(Exercise aim)
Copy out the final stretch of the listing: the line that contains "turquoise donut: 0 -> 3" and all lines after it, exactly as they appear.

(Exercise materials)
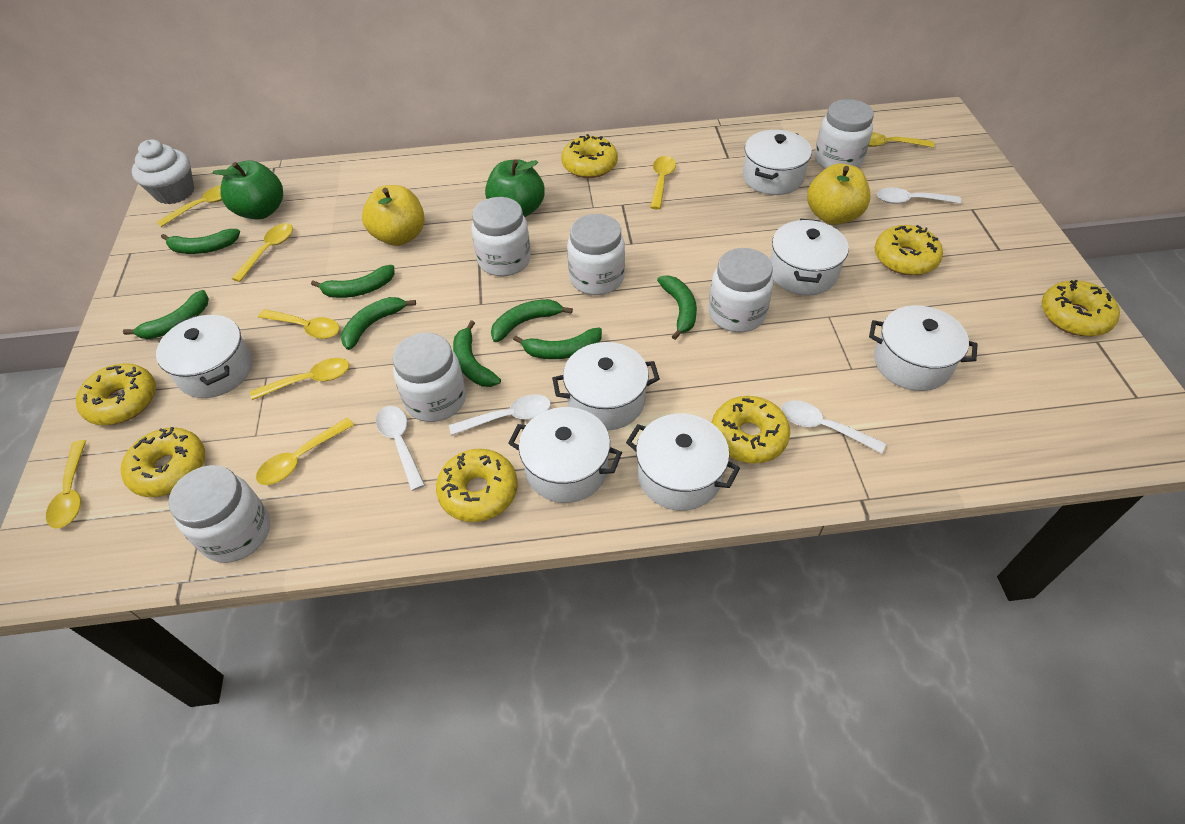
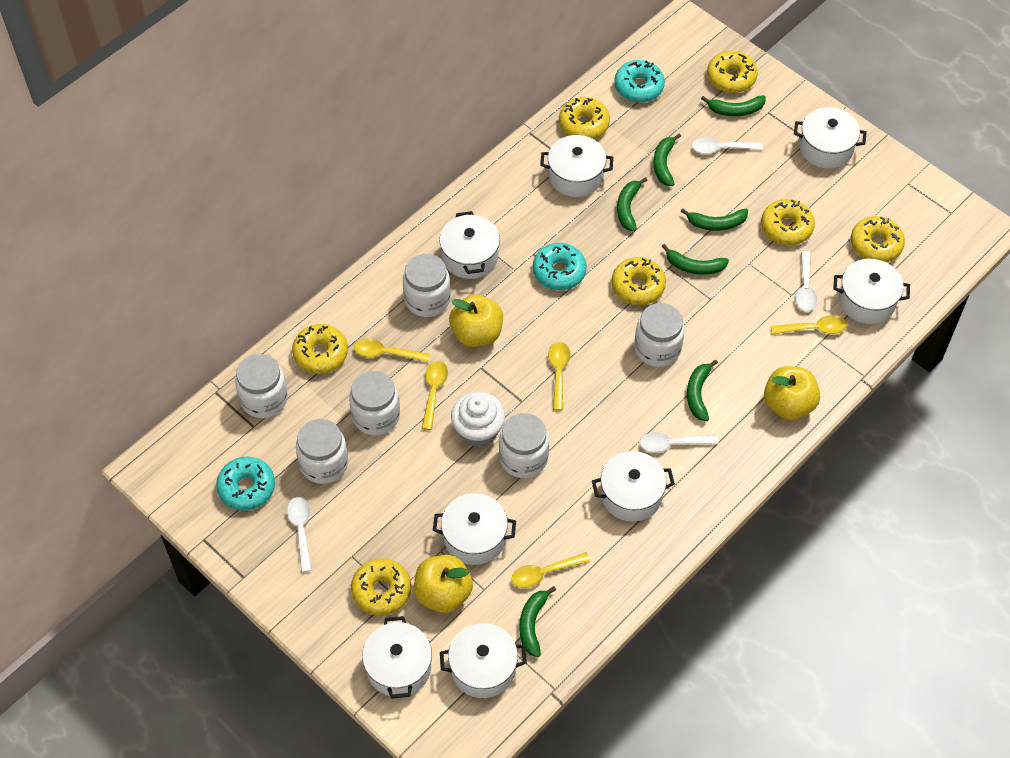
green apple: 2 -> 0
green banana: 8 -> 7
turquoise donut: 0 -> 3
white pot: 7 -> 8
yellow apple: 2 -> 3
yellow spoon: 8 -> 5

(Response box)
turquoise donut: 0 -> 3
white pot: 7 -> 8
yellow apple: 2 -> 3
yellow spoon: 8 -> 5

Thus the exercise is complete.